▶ _Assigned task_
An exact copy is the goal: every line from the one containing "cyan line: (120, 59) -> (135, 56), moved" to the end of the material below, pictures excluded.

▶ _Extracted material_
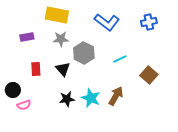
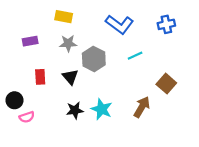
yellow rectangle: (57, 15) -> (64, 17), size x0.7
cyan line: (120, 59) -> (135, 56), moved
brown arrow: (116, 96) -> (142, 107), moved

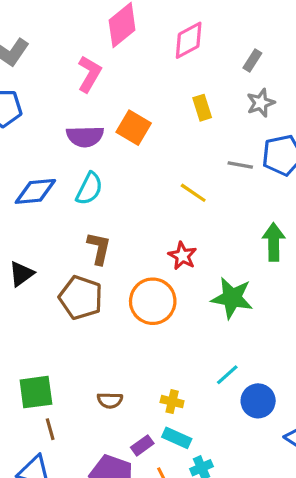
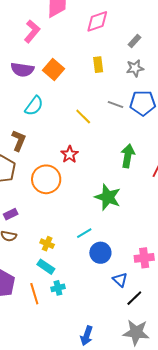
cyan semicircle: (89, 189) -> (34, 106), moved
green star: (232, 298) -> (108, 197), moved
purple rectangle: (142, 445) -> (11, 214), moved

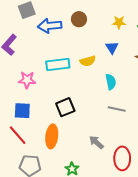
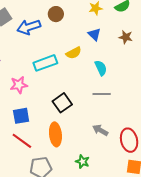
gray line: (117, 109) -> (102, 94), moved

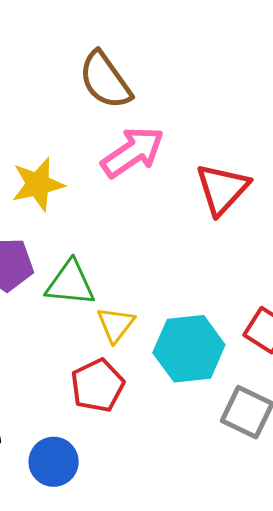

▶ _Exercise response_
cyan line: (120, 59) -> (135, 56), moved
brown arrow: (116, 96) -> (142, 107), moved

cyan semicircle: (89, 189) -> (34, 106), moved
green star: (232, 298) -> (108, 197), moved
purple rectangle: (142, 445) -> (11, 214), moved

gray line: (117, 109) -> (102, 94), moved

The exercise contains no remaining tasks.